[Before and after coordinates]
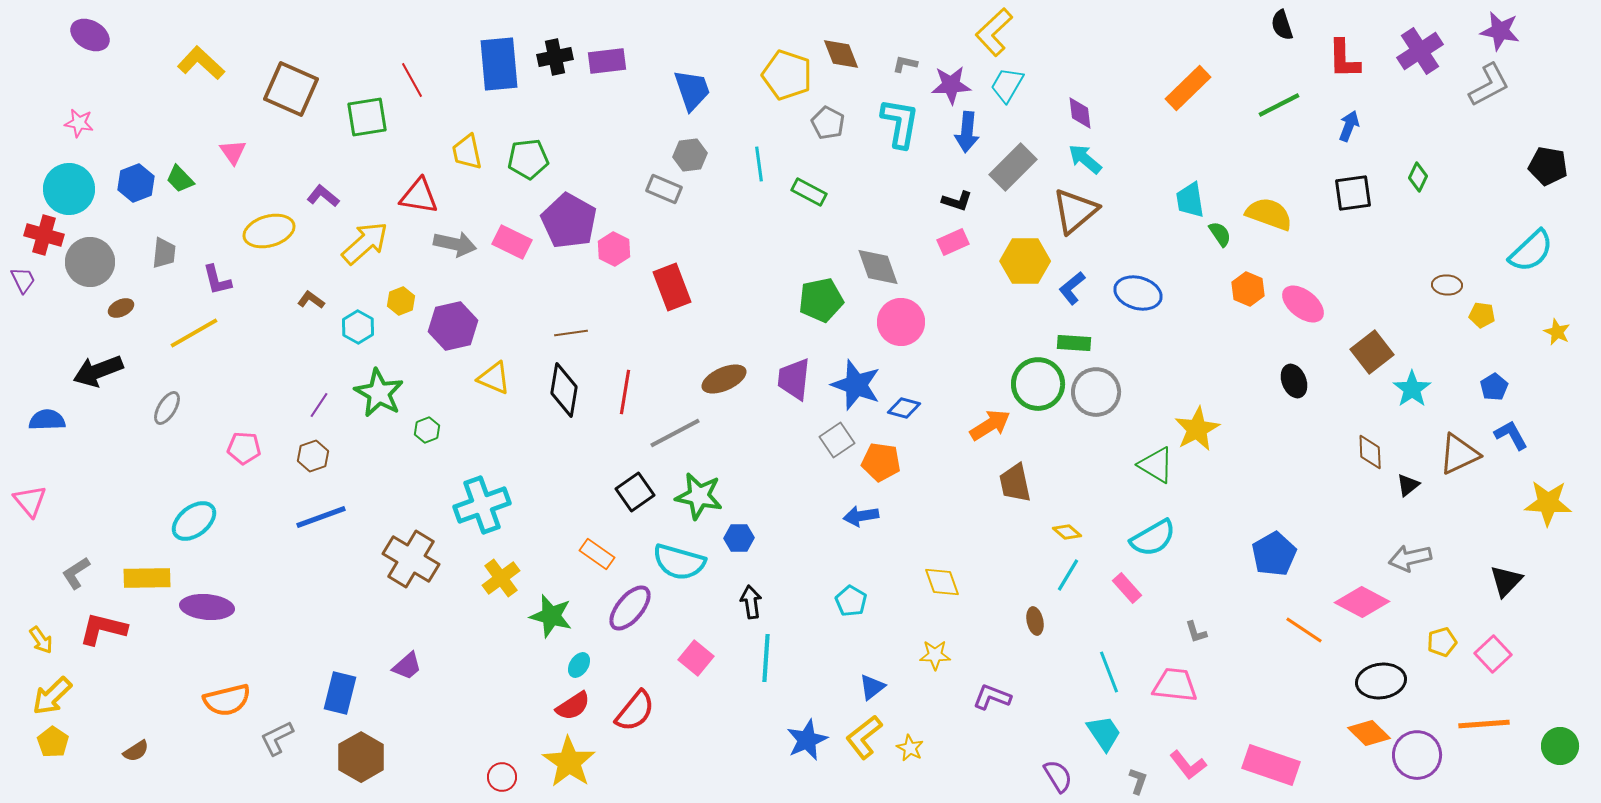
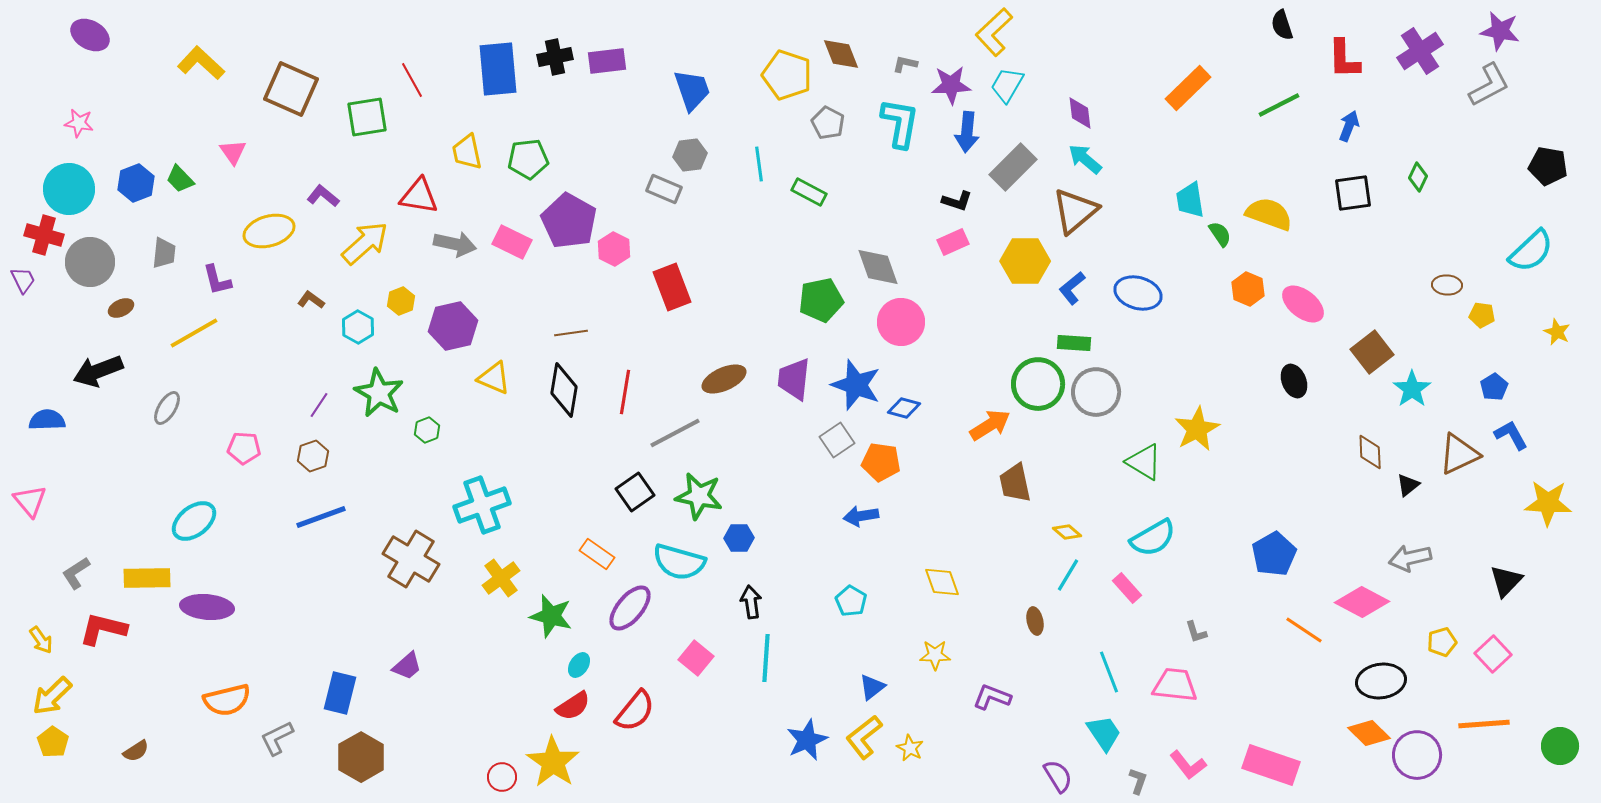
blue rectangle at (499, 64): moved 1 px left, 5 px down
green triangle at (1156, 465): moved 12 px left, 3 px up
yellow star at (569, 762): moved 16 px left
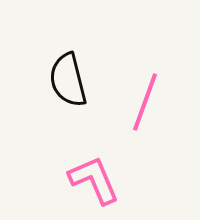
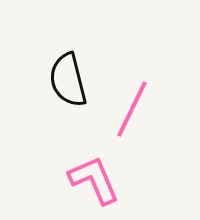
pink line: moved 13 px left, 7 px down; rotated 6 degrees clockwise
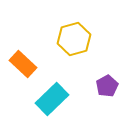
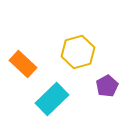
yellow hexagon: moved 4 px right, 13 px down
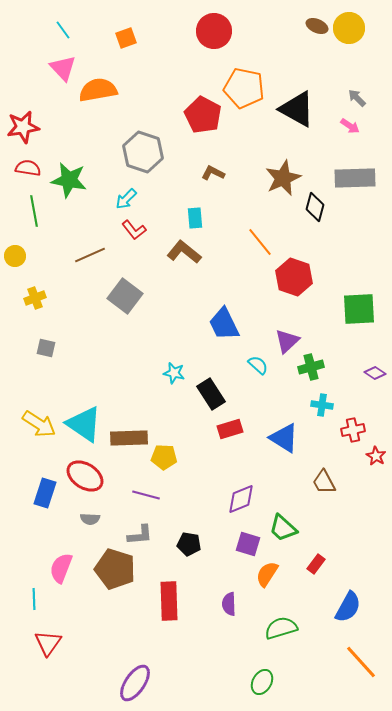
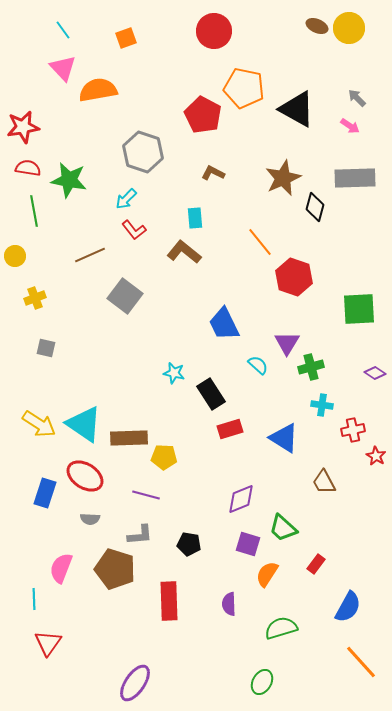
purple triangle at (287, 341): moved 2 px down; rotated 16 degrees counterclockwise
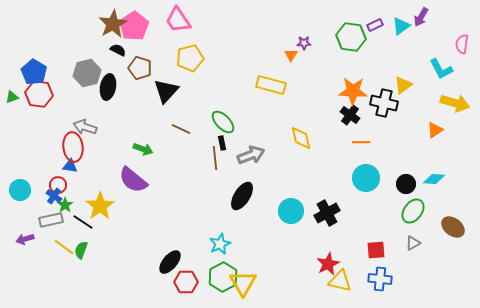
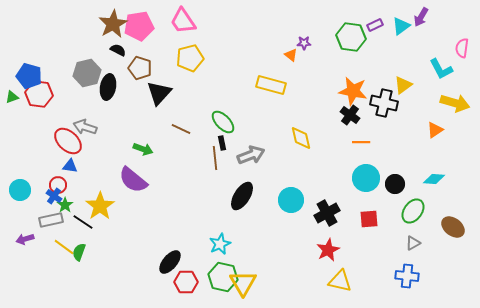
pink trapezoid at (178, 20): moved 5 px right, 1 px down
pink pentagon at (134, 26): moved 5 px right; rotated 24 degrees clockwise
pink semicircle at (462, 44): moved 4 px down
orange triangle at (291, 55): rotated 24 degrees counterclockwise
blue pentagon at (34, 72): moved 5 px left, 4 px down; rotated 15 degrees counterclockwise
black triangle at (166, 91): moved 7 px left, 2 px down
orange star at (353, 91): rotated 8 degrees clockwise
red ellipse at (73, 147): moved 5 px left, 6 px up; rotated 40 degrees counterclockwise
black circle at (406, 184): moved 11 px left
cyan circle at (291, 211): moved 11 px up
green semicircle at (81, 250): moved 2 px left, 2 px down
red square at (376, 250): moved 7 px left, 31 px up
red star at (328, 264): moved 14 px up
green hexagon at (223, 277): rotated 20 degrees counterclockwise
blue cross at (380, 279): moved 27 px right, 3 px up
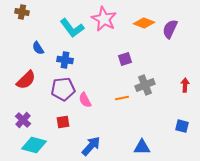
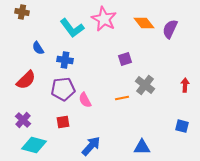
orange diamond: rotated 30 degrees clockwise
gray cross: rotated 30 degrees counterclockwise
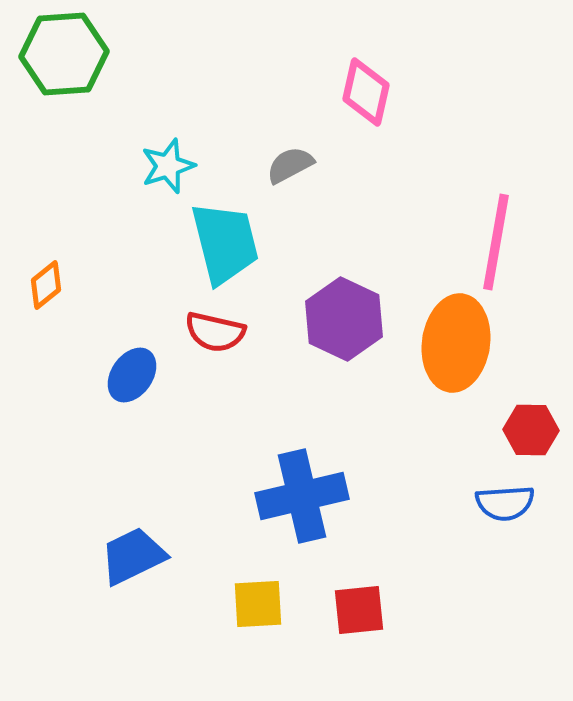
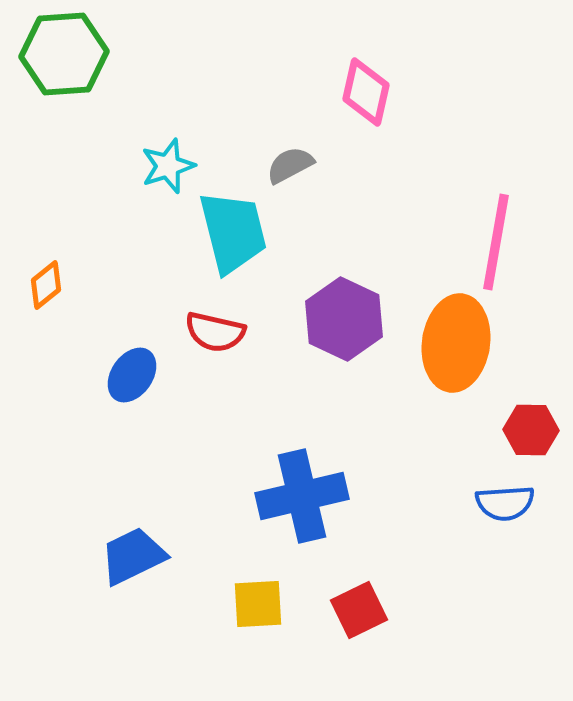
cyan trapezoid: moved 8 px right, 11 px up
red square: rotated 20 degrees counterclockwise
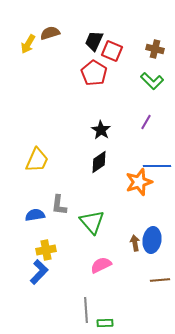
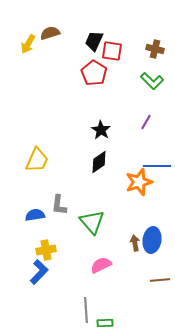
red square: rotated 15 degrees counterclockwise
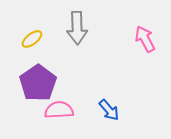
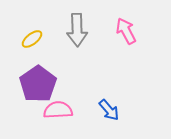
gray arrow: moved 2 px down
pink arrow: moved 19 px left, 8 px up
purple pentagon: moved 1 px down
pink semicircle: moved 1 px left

*WORK TO COMPLETE*
Copy out all the lines of the records that include "cross".

*EXERCISE OUTPUT*
blue cross at (380, 279): moved 27 px right, 3 px up
gray cross: rotated 30 degrees counterclockwise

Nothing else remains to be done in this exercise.